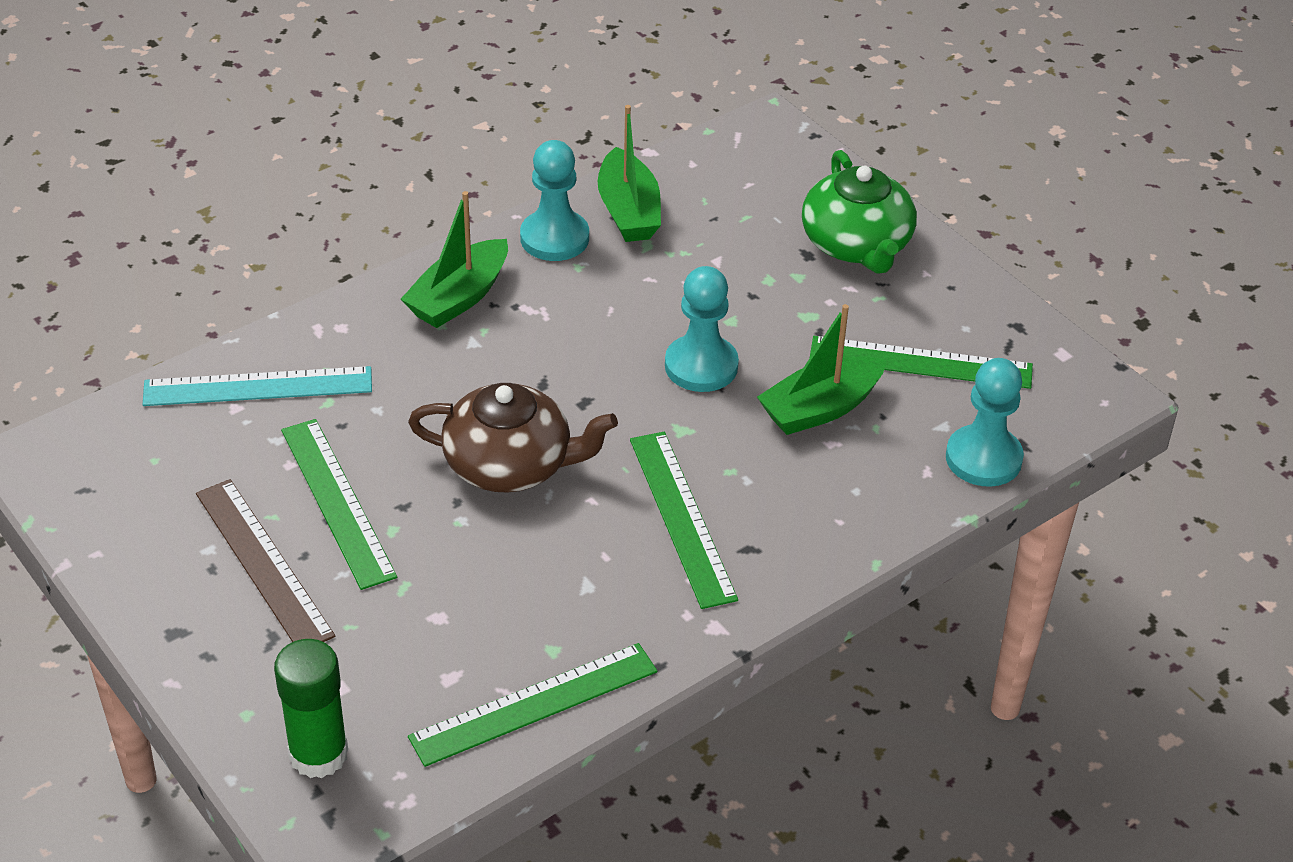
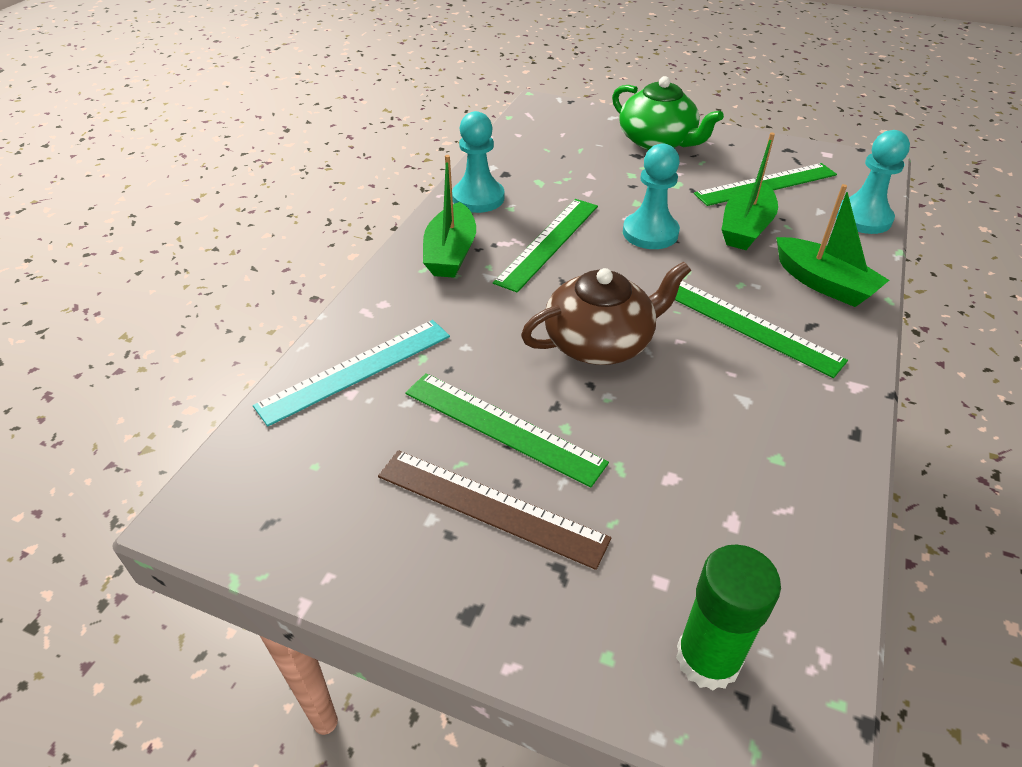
camera: 30 degrees left, 0 degrees up
(534, 704) = (815, 509): green ruler -> green ruler (548, 243)
(628, 211) = (508, 169): green boat -> green boat (823, 283)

-- Task details --
Retype the listing exactly. Leave the pictures out.

-- Your solution --
camera: 30 degrees left, 0 degrees up
(534, 704) = (815, 509): green ruler -> green ruler (548, 243)
(628, 211) = (508, 169): green boat -> green boat (823, 283)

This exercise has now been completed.